** TASK DESCRIPTION **
Return the data verbatim, without pictures.

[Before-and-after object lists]
***

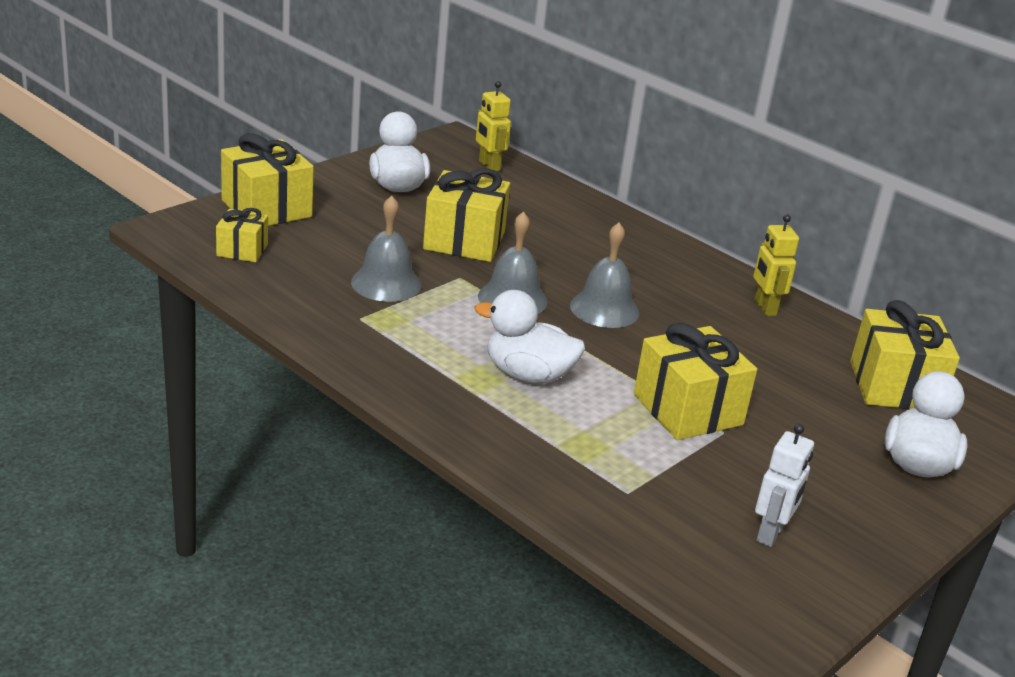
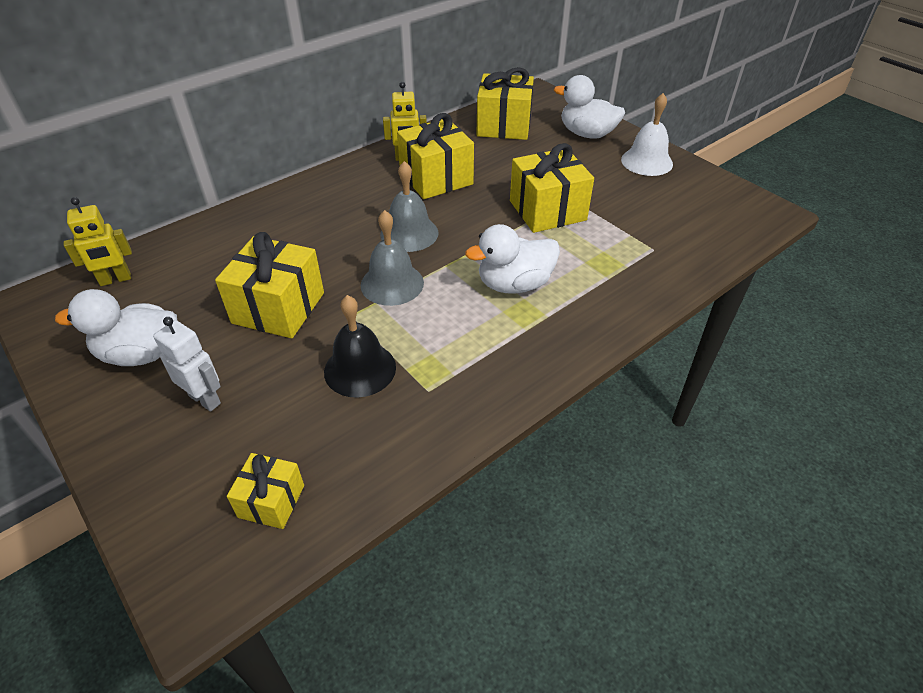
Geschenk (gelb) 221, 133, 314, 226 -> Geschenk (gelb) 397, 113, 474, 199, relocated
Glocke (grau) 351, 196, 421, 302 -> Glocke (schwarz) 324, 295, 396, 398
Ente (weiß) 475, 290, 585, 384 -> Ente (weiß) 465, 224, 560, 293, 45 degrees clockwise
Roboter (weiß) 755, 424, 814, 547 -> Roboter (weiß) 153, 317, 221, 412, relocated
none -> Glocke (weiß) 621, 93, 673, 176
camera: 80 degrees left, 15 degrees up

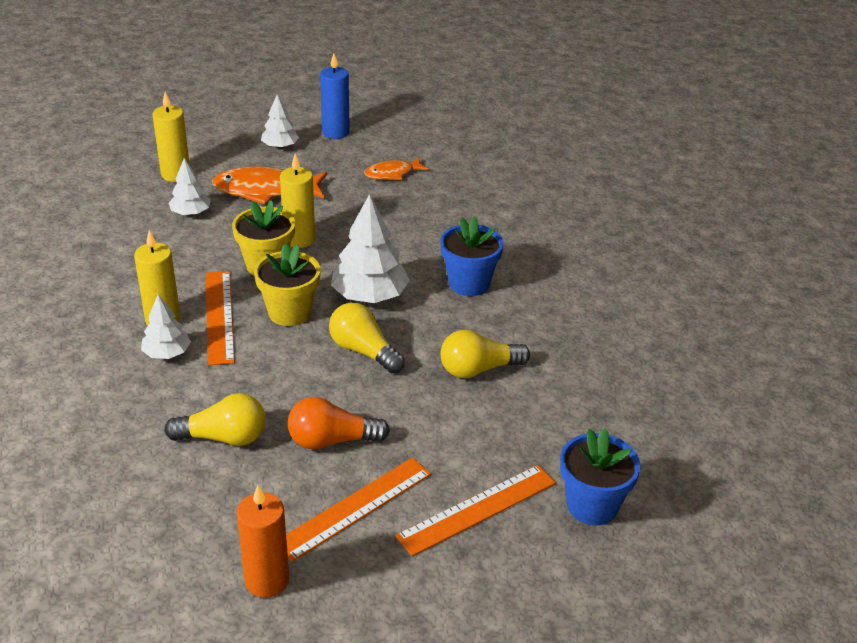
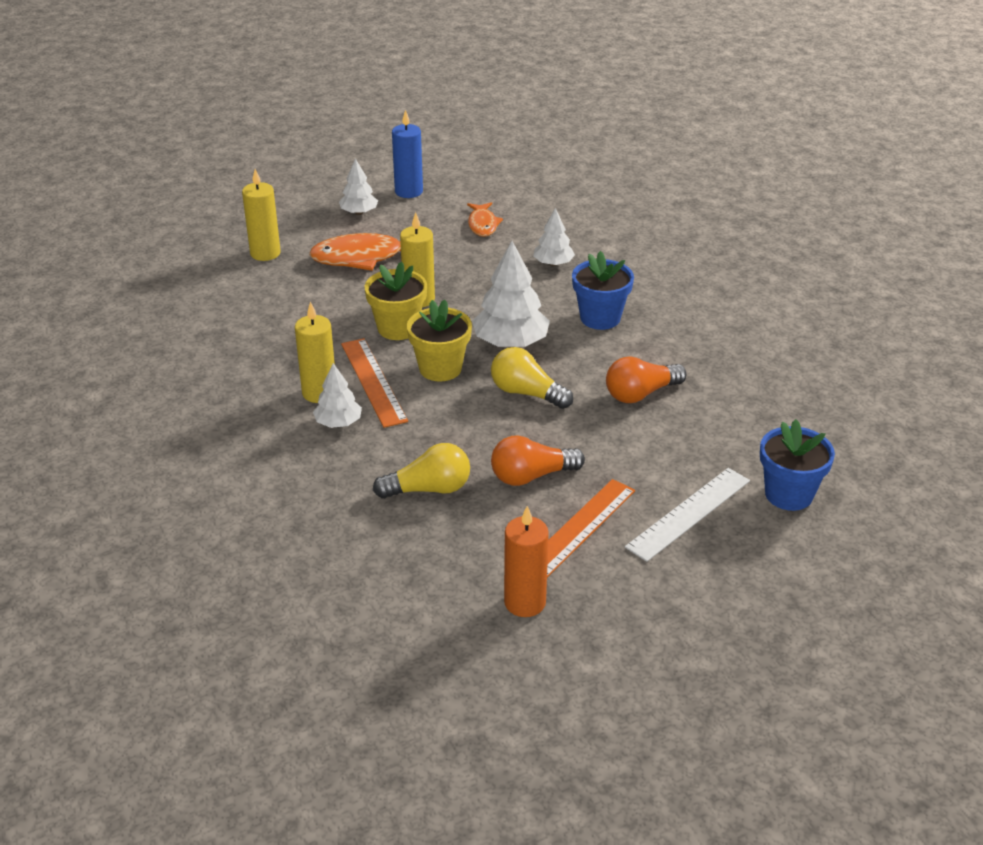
Fisch (orange) 364, 157, 429, 180 -> Fisch (orange) 467, 202, 503, 237, 60 degrees counterclockwise
Baum (weiß) 168, 158, 211, 216 -> Baum (weiß) 533, 208, 575, 266, relocated
Glühbirne (gelb) 440, 330, 530, 378 -> Glühbirne (orange) 606, 357, 686, 403
Lineal (orange) 395, 465, 556, 556 -> Lineal (weiß) 625, 468, 750, 562
camera: 10 degrees left, 0 degrees up

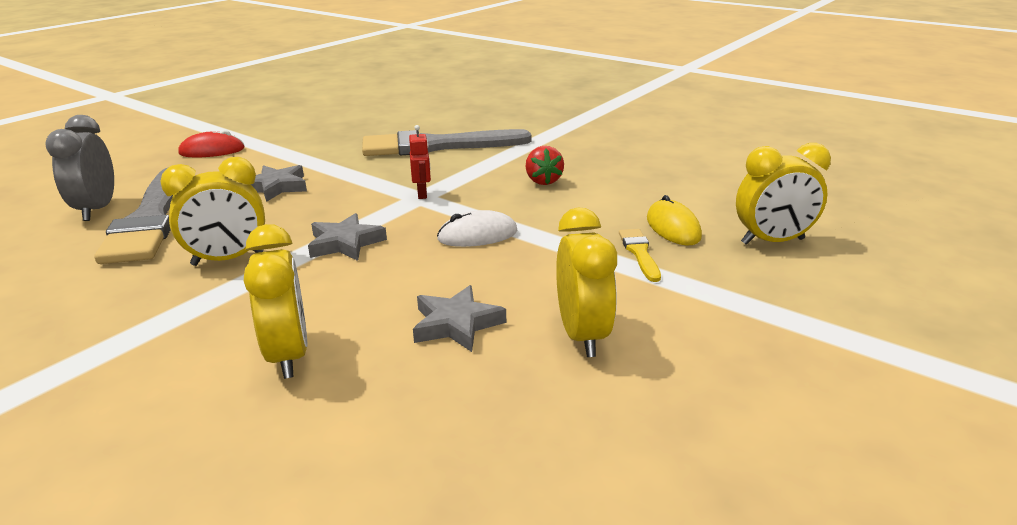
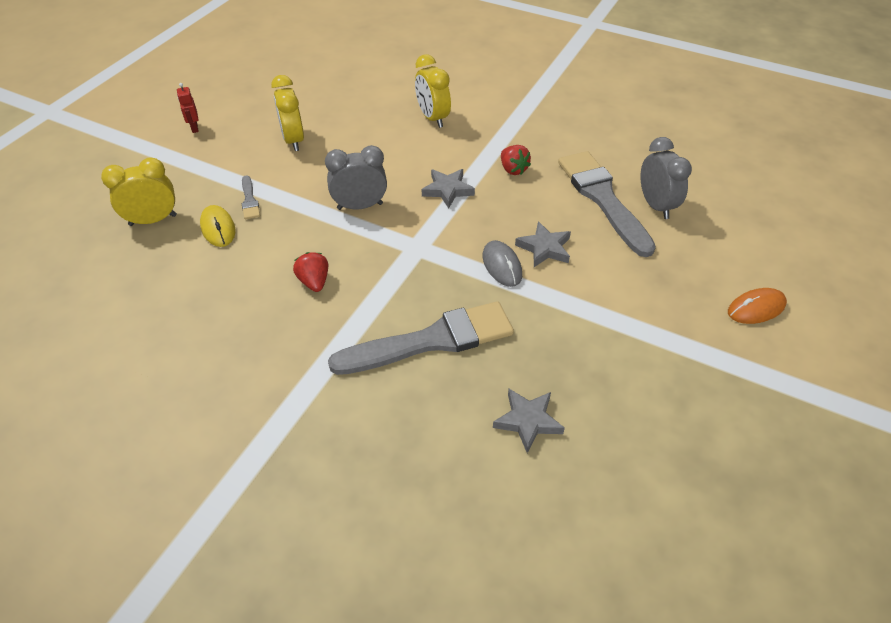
Roboter (rot) 409, 125, 431, 199 -> Roboter (rot) 177, 83, 199, 133, relocated
Computermaus (rot) 178, 130, 245, 157 -> none
Wecker (gelb) 160, 157, 265, 266 -> Erdbeere (rot) 501, 145, 531, 175
Computermaus (weiß) 437, 210, 518, 247 -> Wecker (grau) 325, 145, 387, 210
Pinsel (gelb) 619, 229, 661, 282 -> Pinsel (grau) 242, 175, 260, 219
Stern (grau) 413, 285, 506, 352 -> Stern (grau) 493, 389, 565, 453, relocated
none -> Computermaus (grau) 483, 240, 522, 287
none -> Computermaus (orange) 728, 288, 787, 324
camera: 170 degrees right, 20 degrees up

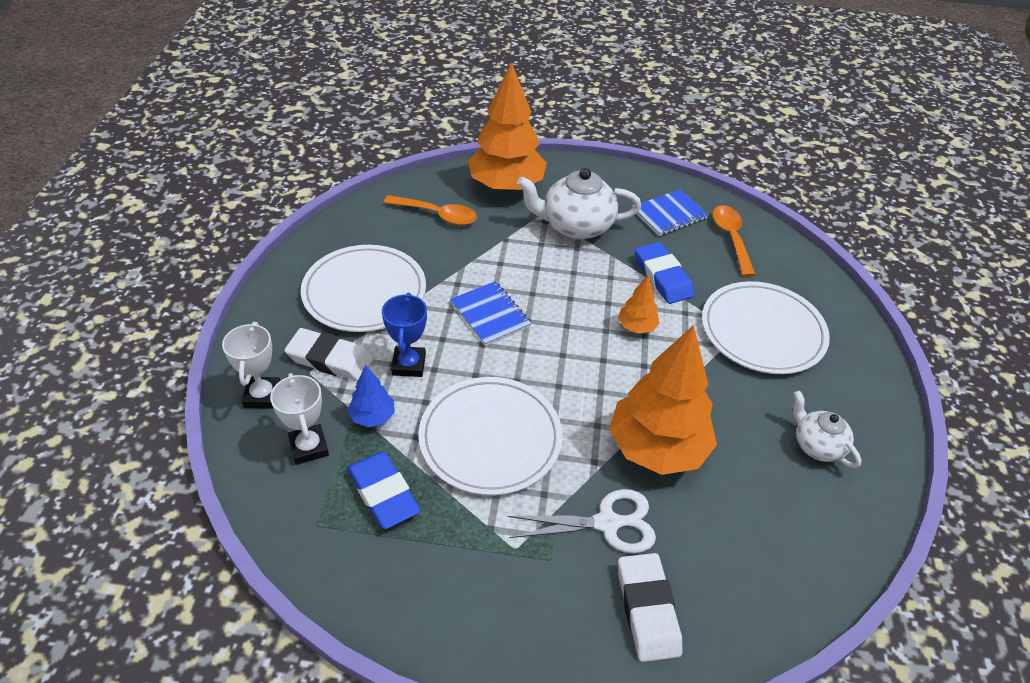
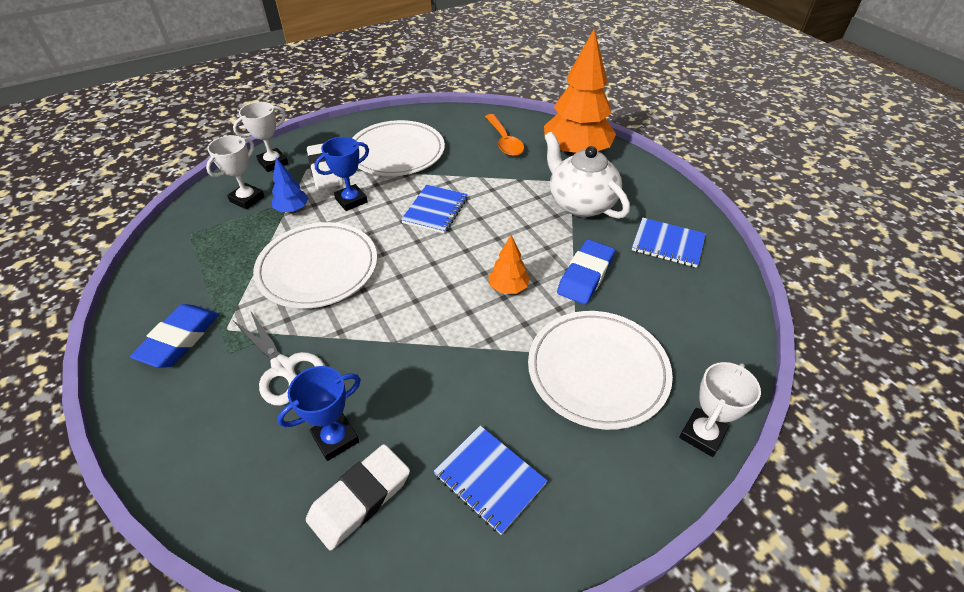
Löffel (orange) 712, 205, 756, 277 -> none
Baum (orange) 609, 325, 717, 475 -> none
Teekanne (weiß) 793, 391, 862, 468 -> Notizbuch (blau) 434, 426, 548, 535
Radiergummi (blau) 347, 452, 421, 529 -> Radiergummi (blau) 130, 304, 219, 368, relocated
Radiergummi (weiß) 618, 553, 682, 662 -> Radiergummi (weiß) 306, 444, 410, 550, relocated
none -> Pokal (weiß) 679, 362, 761, 457
none -> Pokal (blau) 277, 366, 361, 461
camera: 55 degrees right, 0 degrees up

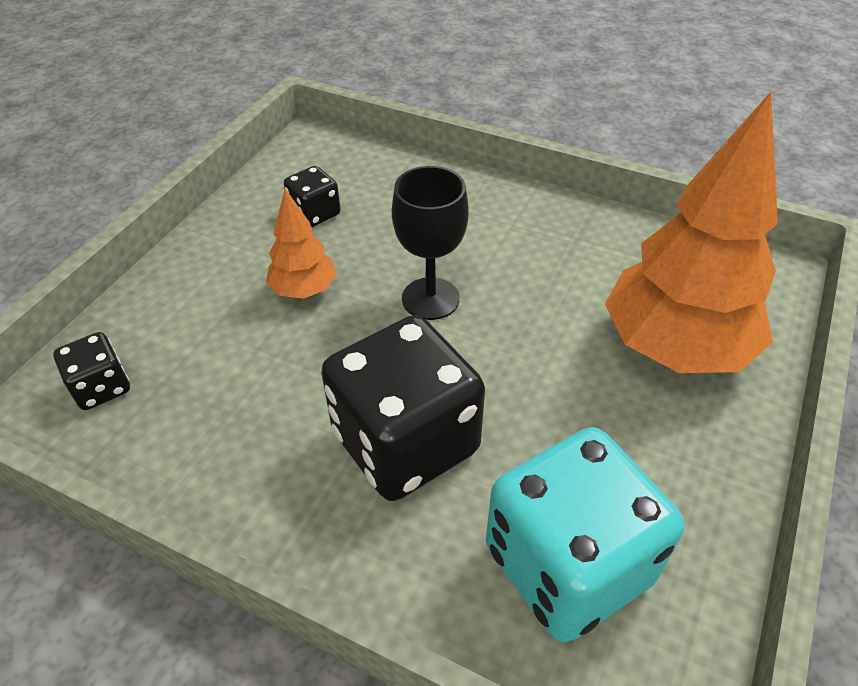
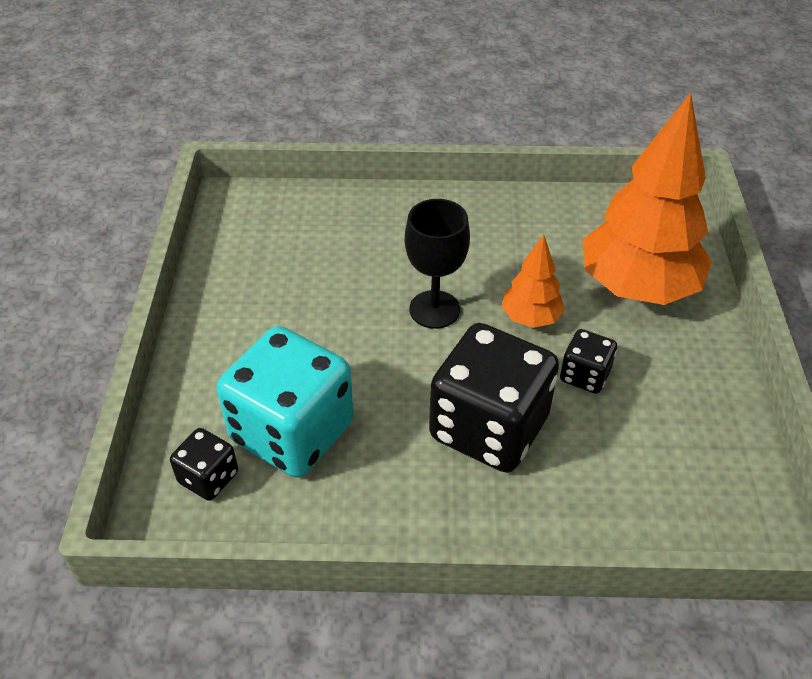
Spielwürfel (schwarz) 284, 166, 340, 227 -> Spielwürfel (schwarz) 560, 329, 617, 394, relocated
Baum (orange) 266, 189, 337, 299 -> Baum (orange) 502, 235, 565, 328, relocated
Spielwürfel (türkis) 486, 427, 685, 642 -> Spielwürfel (türkis) 217, 326, 354, 478, relocated
camera: 25 degrees left, 0 degrees up

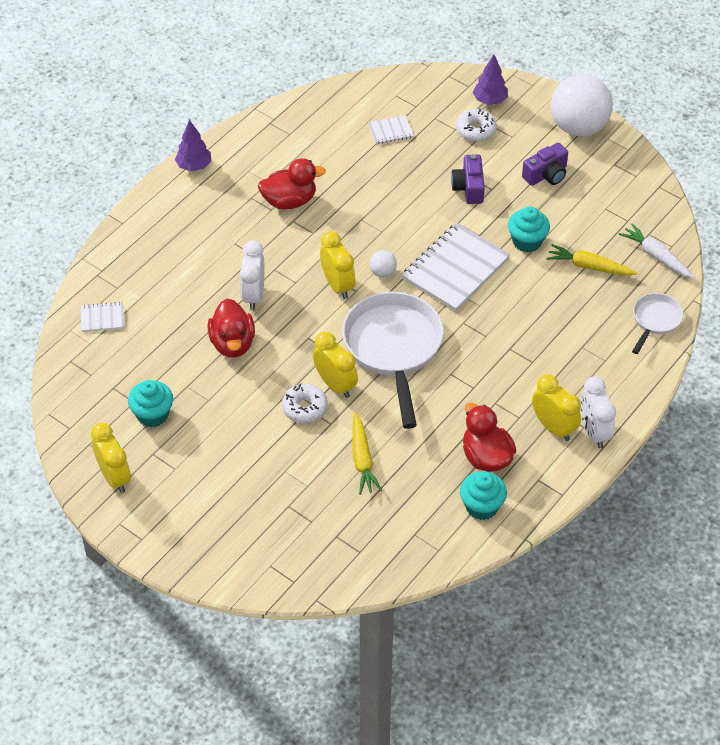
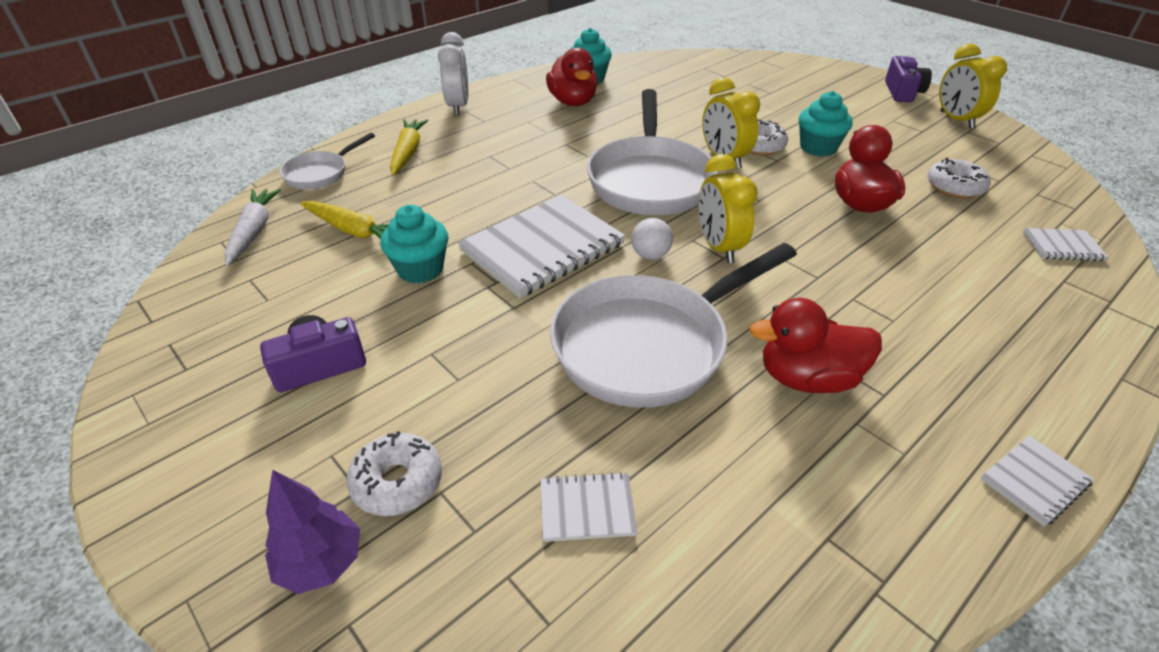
Ball (weiß) 551, 74, 613, 136 -> none
Baum (lila) 175, 120, 211, 172 -> Notizbuch (weiß) 981, 435, 1094, 526
Kamera (lila) 451, 154, 485, 204 -> Kamera (lila) 885, 56, 932, 102, relocated
Karotte (weiß) 619, 223, 695, 279 -> Karotte (weiß) 224, 188, 281, 266, 150 degrees counterclockwise
Wecker (weiß) 240, 240, 265, 311 -> none
Wecker (gelb) 532, 375, 581, 441 -> none
Muffin (türkis) 128, 380, 173, 427 -> Muffin (türkis) 799, 91, 853, 157, relocated
Karotte (gelb) 352, 412, 382, 495 -> Karotte (gelb) 390, 119, 428, 175, relocated
none -> Donut (weiß) 927, 158, 990, 198
none -> Pfanne (weiß) 550, 243, 797, 408
camera: 170 degrees left, 10 degrees down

***

** SOLUTION TO THE EXERCISE **
Geschenk (gelb) 221, 133, 314, 226 -> Geschenk (gelb) 397, 113, 474, 199, relocated
Glocke (grau) 351, 196, 421, 302 -> Glocke (schwarz) 324, 295, 396, 398
Ente (weiß) 475, 290, 585, 384 -> Ente (weiß) 465, 224, 560, 293, 45 degrees clockwise
Roboter (weiß) 755, 424, 814, 547 -> Roboter (weiß) 153, 317, 221, 412, relocated
none -> Glocke (weiß) 621, 93, 673, 176
camera: 80 degrees left, 15 degrees up

Fisch (orange) 364, 157, 429, 180 -> Fisch (orange) 467, 202, 503, 237, 60 degrees counterclockwise
Baum (weiß) 168, 158, 211, 216 -> Baum (weiß) 533, 208, 575, 266, relocated
Glühbirne (gelb) 440, 330, 530, 378 -> Glühbirne (orange) 606, 357, 686, 403
Lineal (orange) 395, 465, 556, 556 -> Lineal (weiß) 625, 468, 750, 562
camera: 10 degrees left, 0 degrees up

Roboter (rot) 409, 125, 431, 199 -> Roboter (rot) 177, 83, 199, 133, relocated
Computermaus (rot) 178, 130, 245, 157 -> none
Wecker (gelb) 160, 157, 265, 266 -> Erdbeere (rot) 501, 145, 531, 175
Computermaus (weiß) 437, 210, 518, 247 -> Wecker (grau) 325, 145, 387, 210
Pinsel (gelb) 619, 229, 661, 282 -> Pinsel (grau) 242, 175, 260, 219
Stern (grau) 413, 285, 506, 352 -> Stern (grau) 493, 389, 565, 453, relocated
none -> Computermaus (grau) 483, 240, 522, 287
none -> Computermaus (orange) 728, 288, 787, 324
camera: 170 degrees right, 20 degrees up

Löffel (orange) 712, 205, 756, 277 -> none
Baum (orange) 609, 325, 717, 475 -> none
Teekanne (weiß) 793, 391, 862, 468 -> Notizbuch (blau) 434, 426, 548, 535
Radiergummi (blau) 347, 452, 421, 529 -> Radiergummi (blau) 130, 304, 219, 368, relocated
Radiergummi (weiß) 618, 553, 682, 662 -> Radiergummi (weiß) 306, 444, 410, 550, relocated
none -> Pokal (weiß) 679, 362, 761, 457
none -> Pokal (blau) 277, 366, 361, 461
camera: 55 degrees right, 0 degrees up

Spielwürfel (schwarz) 284, 166, 340, 227 -> Spielwürfel (schwarz) 560, 329, 617, 394, relocated
Baum (orange) 266, 189, 337, 299 -> Baum (orange) 502, 235, 565, 328, relocated
Spielwürfel (türkis) 486, 427, 685, 642 -> Spielwürfel (türkis) 217, 326, 354, 478, relocated
camera: 25 degrees left, 0 degrees up

Ball (weiß) 551, 74, 613, 136 -> none
Baum (lila) 175, 120, 211, 172 -> Notizbuch (weiß) 981, 435, 1094, 526
Kamera (lila) 451, 154, 485, 204 -> Kamera (lila) 885, 56, 932, 102, relocated
Karotte (weiß) 619, 223, 695, 279 -> Karotte (weiß) 224, 188, 281, 266, 150 degrees counterclockwise
Wecker (weiß) 240, 240, 265, 311 -> none
Wecker (gelb) 532, 375, 581, 441 -> none
Muffin (türkis) 128, 380, 173, 427 -> Muffin (türkis) 799, 91, 853, 157, relocated
Karotte (gelb) 352, 412, 382, 495 -> Karotte (gelb) 390, 119, 428, 175, relocated
none -> Donut (weiß) 927, 158, 990, 198
none -> Pfanne (weiß) 550, 243, 797, 408
camera: 170 degrees left, 10 degrees down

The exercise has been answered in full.